Return each of the entries below precisely as it appears.

Dataset content
_ _ _ _ _
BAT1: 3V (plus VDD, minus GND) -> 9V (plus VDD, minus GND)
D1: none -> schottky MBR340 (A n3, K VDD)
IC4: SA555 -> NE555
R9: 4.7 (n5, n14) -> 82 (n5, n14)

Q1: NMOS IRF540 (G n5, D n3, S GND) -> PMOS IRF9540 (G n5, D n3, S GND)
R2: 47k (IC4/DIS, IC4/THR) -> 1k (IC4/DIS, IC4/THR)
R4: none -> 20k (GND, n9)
_ _ _ _ _
Written response
BAT1: 3V (plus VDD, minus GND) -> 9V (plus VDD, minus GND)
D1: none -> schottky MBR340 (A n3, K VDD)
IC4: SA555 -> NE555
R9: 4.7 (n5, n14) -> 82 (n5, n14)

Q1: NMOS IRF540 (G n5, D n3, S GND) -> PMOS IRF9540 (G n5, D n3, S GND)
R2: 47k (IC4/DIS, IC4/THR) -> 1k (IC4/DIS, IC4/THR)
R4: none -> 20k (GND, n9)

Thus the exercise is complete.